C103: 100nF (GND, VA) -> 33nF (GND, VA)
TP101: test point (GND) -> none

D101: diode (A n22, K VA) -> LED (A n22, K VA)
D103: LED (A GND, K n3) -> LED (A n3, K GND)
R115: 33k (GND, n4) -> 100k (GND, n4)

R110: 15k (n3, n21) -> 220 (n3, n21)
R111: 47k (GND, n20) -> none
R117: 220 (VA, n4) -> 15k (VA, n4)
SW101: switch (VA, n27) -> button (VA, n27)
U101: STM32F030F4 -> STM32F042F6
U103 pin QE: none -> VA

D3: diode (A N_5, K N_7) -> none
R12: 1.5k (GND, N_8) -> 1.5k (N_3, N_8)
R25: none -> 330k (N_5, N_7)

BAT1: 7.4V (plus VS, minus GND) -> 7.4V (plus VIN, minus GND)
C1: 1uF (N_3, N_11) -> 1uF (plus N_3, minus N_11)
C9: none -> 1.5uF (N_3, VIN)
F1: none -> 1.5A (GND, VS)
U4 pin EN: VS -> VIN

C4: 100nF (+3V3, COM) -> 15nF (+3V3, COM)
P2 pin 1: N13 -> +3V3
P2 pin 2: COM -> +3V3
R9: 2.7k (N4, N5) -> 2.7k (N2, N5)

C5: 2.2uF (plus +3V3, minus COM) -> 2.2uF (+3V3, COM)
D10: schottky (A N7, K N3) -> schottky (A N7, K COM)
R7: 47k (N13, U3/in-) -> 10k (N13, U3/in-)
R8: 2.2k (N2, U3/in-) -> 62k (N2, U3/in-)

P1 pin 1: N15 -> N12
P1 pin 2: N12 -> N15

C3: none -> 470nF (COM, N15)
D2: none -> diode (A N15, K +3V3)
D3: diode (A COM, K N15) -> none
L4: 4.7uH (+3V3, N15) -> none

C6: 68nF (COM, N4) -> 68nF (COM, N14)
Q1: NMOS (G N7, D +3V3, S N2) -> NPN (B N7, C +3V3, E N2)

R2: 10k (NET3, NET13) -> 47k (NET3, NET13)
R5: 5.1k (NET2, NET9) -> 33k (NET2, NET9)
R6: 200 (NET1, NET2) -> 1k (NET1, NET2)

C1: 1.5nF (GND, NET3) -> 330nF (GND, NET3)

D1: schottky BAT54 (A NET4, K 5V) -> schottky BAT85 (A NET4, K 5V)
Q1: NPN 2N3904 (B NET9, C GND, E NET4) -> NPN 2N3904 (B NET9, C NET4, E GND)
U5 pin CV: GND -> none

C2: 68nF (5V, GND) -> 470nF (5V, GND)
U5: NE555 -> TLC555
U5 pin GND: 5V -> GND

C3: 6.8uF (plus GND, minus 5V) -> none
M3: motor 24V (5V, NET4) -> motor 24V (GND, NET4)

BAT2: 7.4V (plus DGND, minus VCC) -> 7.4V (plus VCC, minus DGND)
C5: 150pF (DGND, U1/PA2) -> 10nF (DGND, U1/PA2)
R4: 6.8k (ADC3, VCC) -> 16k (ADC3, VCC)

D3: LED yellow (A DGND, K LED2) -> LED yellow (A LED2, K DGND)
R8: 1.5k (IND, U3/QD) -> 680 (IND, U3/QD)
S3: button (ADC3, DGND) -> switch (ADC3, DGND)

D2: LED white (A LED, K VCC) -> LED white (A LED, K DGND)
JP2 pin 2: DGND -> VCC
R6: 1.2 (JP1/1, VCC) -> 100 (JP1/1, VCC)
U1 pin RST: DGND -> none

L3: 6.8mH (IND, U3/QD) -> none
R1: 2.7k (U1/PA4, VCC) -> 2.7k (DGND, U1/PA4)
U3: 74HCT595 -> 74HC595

_ _ _ _

*Your goal*. The answer is the run of lines that starts at the one containing "R2: 10k (NET3, NET13) -> 47k (NET3, NET13)" and ends at the last line of the material, reproduced exactly.

*Solved problem*.
R2: 10k (NET3, NET13) -> 47k (NET3, NET13)
R5: 5.1k (NET2, NET9) -> 33k (NET2, NET9)
R6: 200 (NET1, NET2) -> 1k (NET1, NET2)

C1: 1.5nF (GND, NET3) -> 330nF (GND, NET3)

D1: schottky BAT54 (A NET4, K 5V) -> schottky BAT85 (A NET4, K 5V)
Q1: NPN 2N3904 (B NET9, C GND, E NET4) -> NPN 2N3904 (B NET9, C NET4, E GND)
U5 pin CV: GND -> none

C2: 68nF (5V, GND) -> 470nF (5V, GND)
U5: NE555 -> TLC555
U5 pin GND: 5V -> GND

C3: 6.8uF (plus GND, minus 5V) -> none
M3: motor 24V (5V, NET4) -> motor 24V (GND, NET4)

BAT2: 7.4V (plus DGND, minus VCC) -> 7.4V (plus VCC, minus DGND)
C5: 150pF (DGND, U1/PA2) -> 10nF (DGND, U1/PA2)
R4: 6.8k (ADC3, VCC) -> 16k (ADC3, VCC)

D3: LED yellow (A DGND, K LED2) -> LED yellow (A LED2, K DGND)
R8: 1.5k (IND, U3/QD) -> 680 (IND, U3/QD)
S3: button (ADC3, DGND) -> switch (ADC3, DGND)

D2: LED white (A LED, K VCC) -> LED white (A LED, K DGND)
JP2 pin 2: DGND -> VCC
R6: 1.2 (JP1/1, VCC) -> 100 (JP1/1, VCC)
U1 pin RST: DGND -> none

L3: 6.8mH (IND, U3/QD) -> none
R1: 2.7k (U1/PA4, VCC) -> 2.7k (DGND, U1/PA4)
U3: 74HCT595 -> 74HC595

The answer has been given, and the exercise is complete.